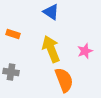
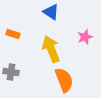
pink star: moved 14 px up
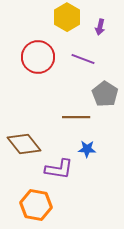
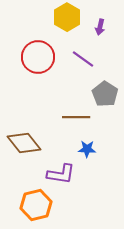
purple line: rotated 15 degrees clockwise
brown diamond: moved 1 px up
purple L-shape: moved 2 px right, 5 px down
orange hexagon: rotated 24 degrees counterclockwise
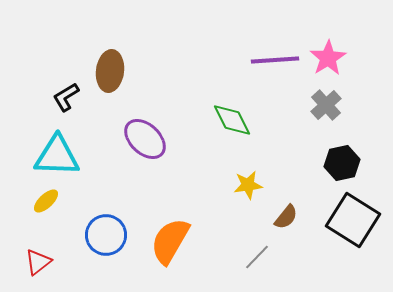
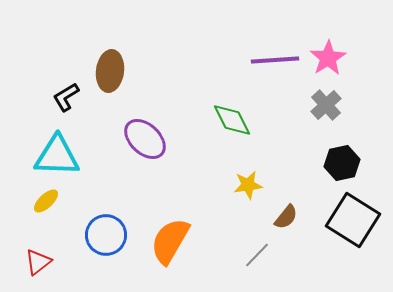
gray line: moved 2 px up
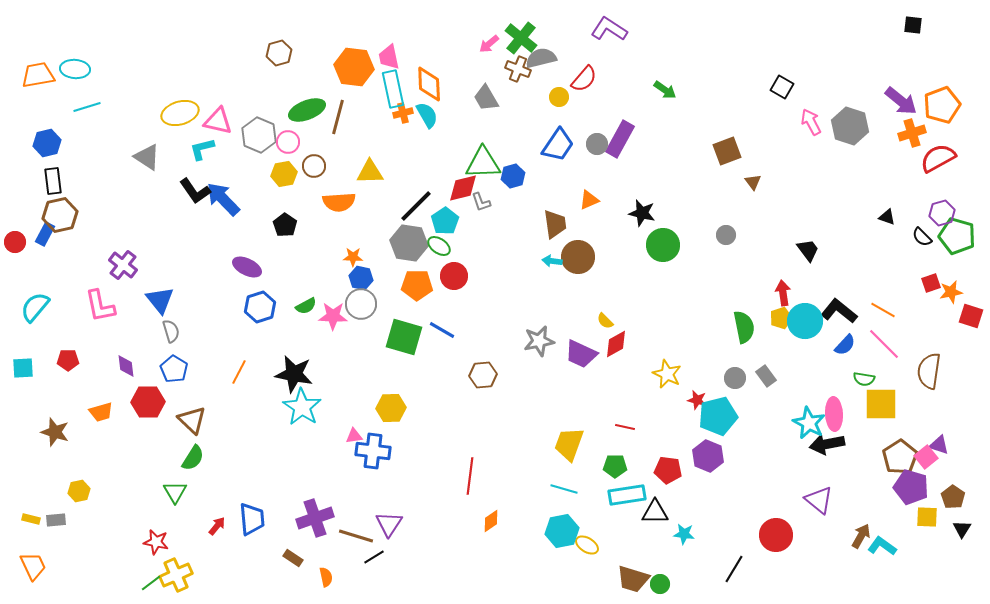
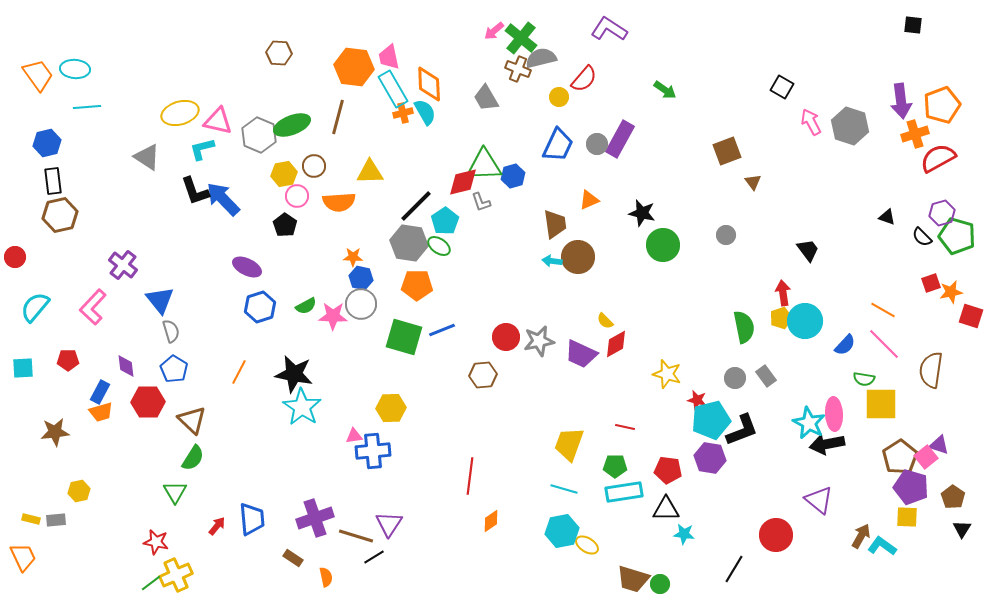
pink arrow at (489, 44): moved 5 px right, 13 px up
brown hexagon at (279, 53): rotated 20 degrees clockwise
orange trapezoid at (38, 75): rotated 64 degrees clockwise
cyan rectangle at (393, 89): rotated 18 degrees counterclockwise
purple arrow at (901, 101): rotated 44 degrees clockwise
cyan line at (87, 107): rotated 12 degrees clockwise
green ellipse at (307, 110): moved 15 px left, 15 px down
cyan semicircle at (427, 115): moved 2 px left, 3 px up
orange cross at (912, 133): moved 3 px right, 1 px down
pink circle at (288, 142): moved 9 px right, 54 px down
blue trapezoid at (558, 145): rotated 9 degrees counterclockwise
green triangle at (483, 163): moved 1 px right, 2 px down
red diamond at (463, 188): moved 6 px up
black L-shape at (195, 191): rotated 16 degrees clockwise
blue rectangle at (45, 234): moved 55 px right, 158 px down
red circle at (15, 242): moved 15 px down
red circle at (454, 276): moved 52 px right, 61 px down
pink L-shape at (100, 306): moved 7 px left, 1 px down; rotated 54 degrees clockwise
black L-shape at (839, 311): moved 97 px left, 119 px down; rotated 120 degrees clockwise
blue line at (442, 330): rotated 52 degrees counterclockwise
brown semicircle at (929, 371): moved 2 px right, 1 px up
yellow star at (667, 374): rotated 8 degrees counterclockwise
cyan pentagon at (718, 416): moved 7 px left, 4 px down
brown star at (55, 432): rotated 24 degrees counterclockwise
blue cross at (373, 451): rotated 12 degrees counterclockwise
purple hexagon at (708, 456): moved 2 px right, 2 px down; rotated 12 degrees counterclockwise
cyan rectangle at (627, 495): moved 3 px left, 3 px up
black triangle at (655, 512): moved 11 px right, 3 px up
yellow square at (927, 517): moved 20 px left
orange trapezoid at (33, 566): moved 10 px left, 9 px up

> Try it
Give the data again word for word, without pictures.

> Response area
pink star: moved 14 px up
purple line: rotated 15 degrees clockwise
brown diamond: moved 1 px up
purple L-shape: moved 2 px right, 5 px down
orange hexagon: rotated 24 degrees counterclockwise
gray line: moved 2 px up
pink arrow at (489, 44): moved 5 px right, 13 px up
brown hexagon at (279, 53): rotated 20 degrees clockwise
orange trapezoid at (38, 75): rotated 64 degrees clockwise
cyan rectangle at (393, 89): rotated 18 degrees counterclockwise
purple arrow at (901, 101): rotated 44 degrees clockwise
cyan line at (87, 107): rotated 12 degrees clockwise
green ellipse at (307, 110): moved 15 px left, 15 px down
cyan semicircle at (427, 115): moved 2 px left, 3 px up
orange cross at (912, 133): moved 3 px right, 1 px down
pink circle at (288, 142): moved 9 px right, 54 px down
blue trapezoid at (558, 145): rotated 9 degrees counterclockwise
green triangle at (483, 163): moved 1 px right, 2 px down
red diamond at (463, 188): moved 6 px up
black L-shape at (195, 191): rotated 16 degrees clockwise
blue rectangle at (45, 234): moved 55 px right, 158 px down
red circle at (15, 242): moved 15 px down
red circle at (454, 276): moved 52 px right, 61 px down
pink L-shape at (100, 306): moved 7 px left, 1 px down; rotated 54 degrees clockwise
black L-shape at (839, 311): moved 97 px left, 119 px down; rotated 120 degrees clockwise
blue line at (442, 330): rotated 52 degrees counterclockwise
brown semicircle at (929, 371): moved 2 px right, 1 px up
yellow star at (667, 374): rotated 8 degrees counterclockwise
cyan pentagon at (718, 416): moved 7 px left, 4 px down
brown star at (55, 432): rotated 24 degrees counterclockwise
blue cross at (373, 451): rotated 12 degrees counterclockwise
purple hexagon at (708, 456): moved 2 px right, 2 px down; rotated 12 degrees counterclockwise
cyan rectangle at (627, 495): moved 3 px left, 3 px up
black triangle at (655, 512): moved 11 px right, 3 px up
yellow square at (927, 517): moved 20 px left
orange trapezoid at (33, 566): moved 10 px left, 9 px up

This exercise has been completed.